*Exercise instructions*
Would you retype the line that contains "Note 13: [227,1014,506,1174]" and all lines following it to the end of the entries below, exactly and without pictures?
━━━ Records supplied ━━━
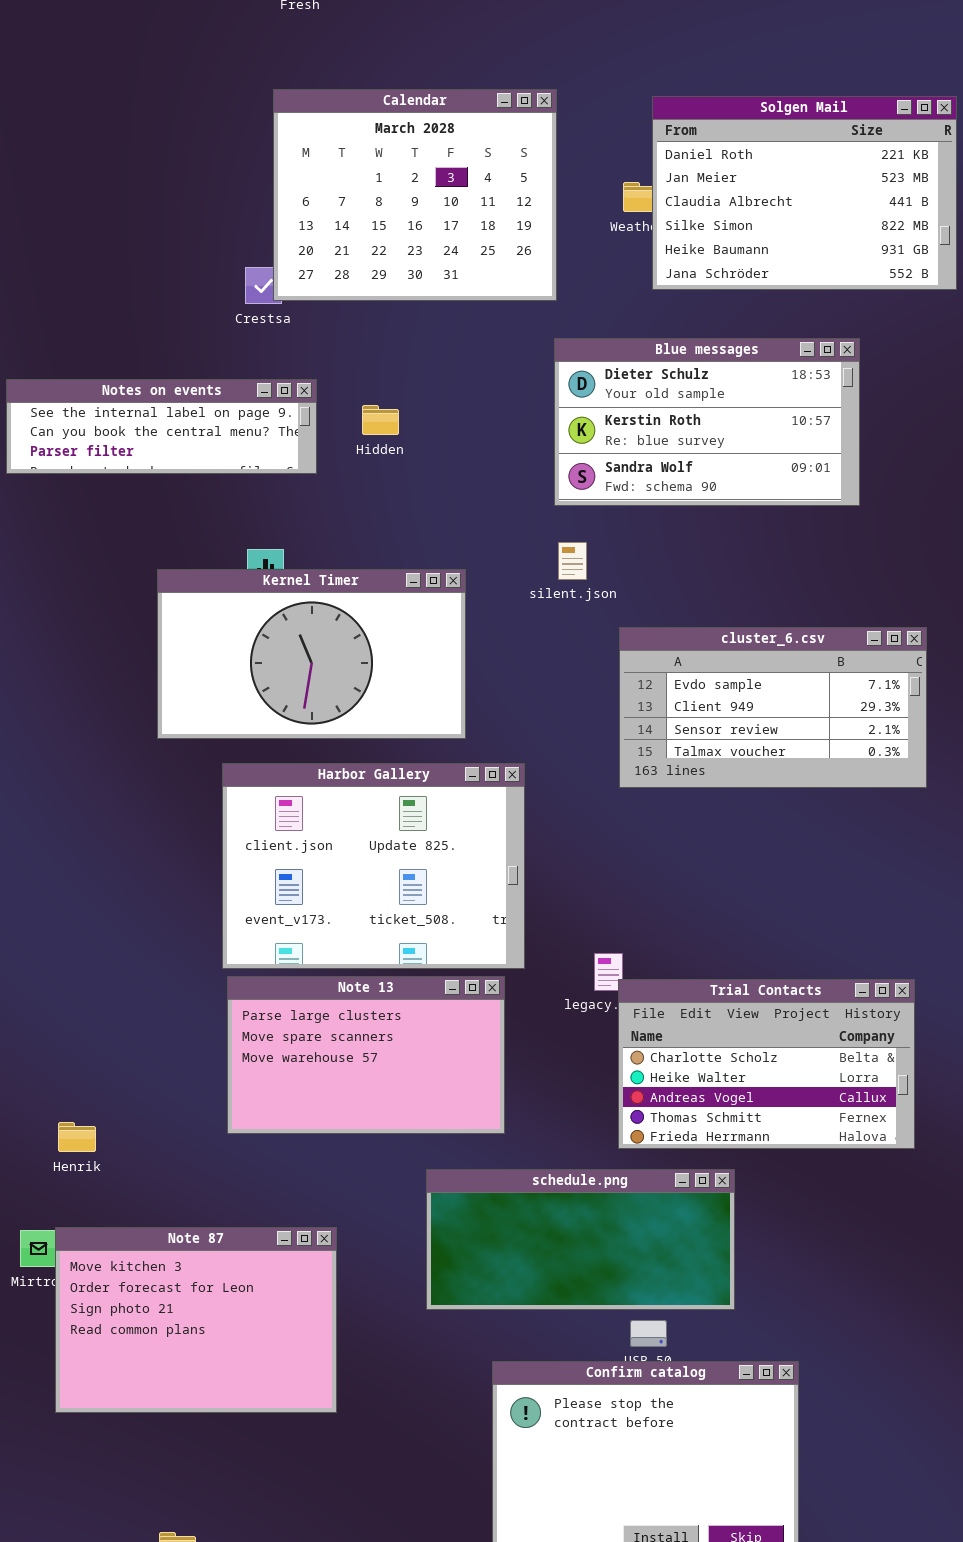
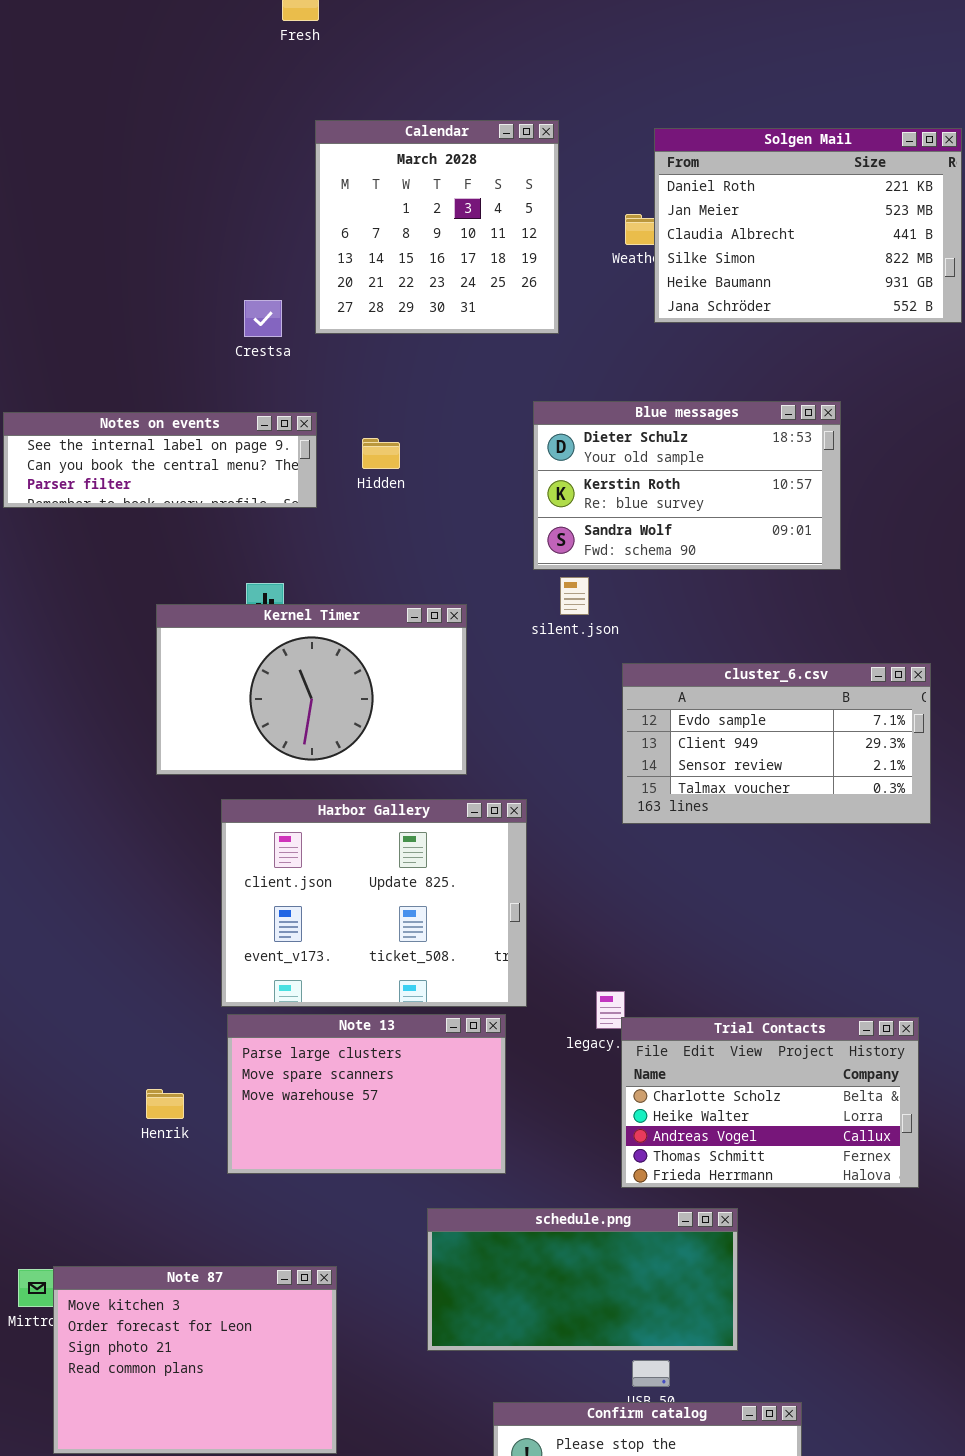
Calendar: [273,89,557,301] -> [315,120,559,334], resized
Blue messages: [554,338,860,506] -> [533,401,841,570], moved
Henrik: [58,1122,96,1152] -> [146,1089,184,1119], moved

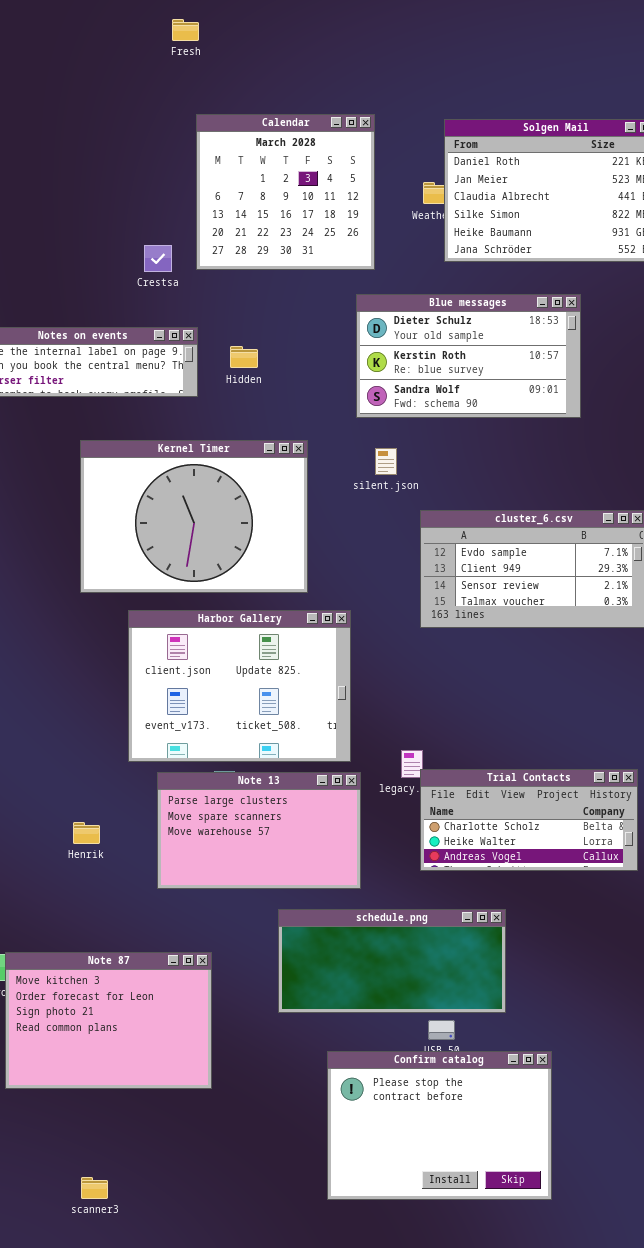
Blue messages: [533,401,841,570] -> [356,294,581,418], moved
Kernel Timer: [156,604,467,775] -> [80,440,308,593], resized
Note 13: [227,1014,506,1174] -> [157,772,361,889], moved
Trial Contacts: [621,1017,919,1188] -> [420,769,638,871], resized

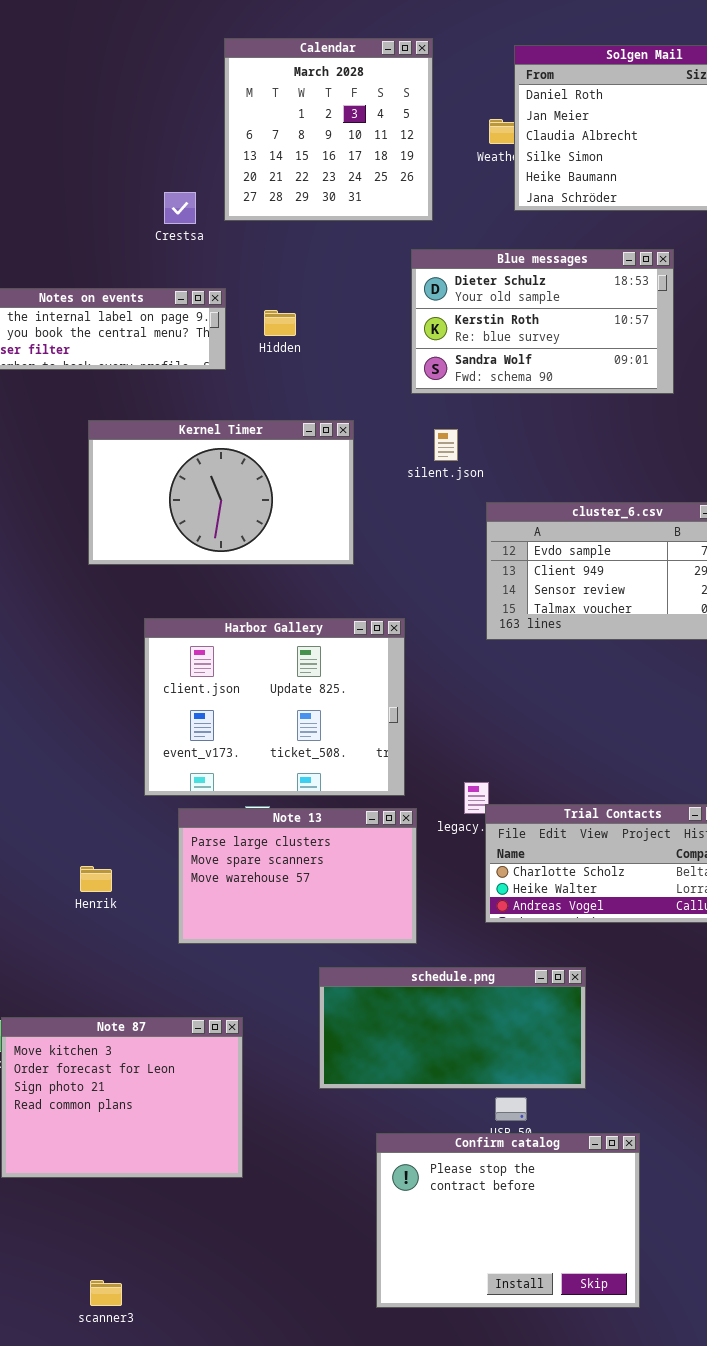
Kernel Timer: [80,440,308,593] -> [88,420,354,565], resized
━━━
*Reply*
Note 13: [227,1014,506,1174] -> [157,772,361,889], moved
Trial Contacts: [621,1017,919,1188] -> [420,769,638,871], resized

Kernel Timer: [80,440,308,593] -> [88,420,354,565], resized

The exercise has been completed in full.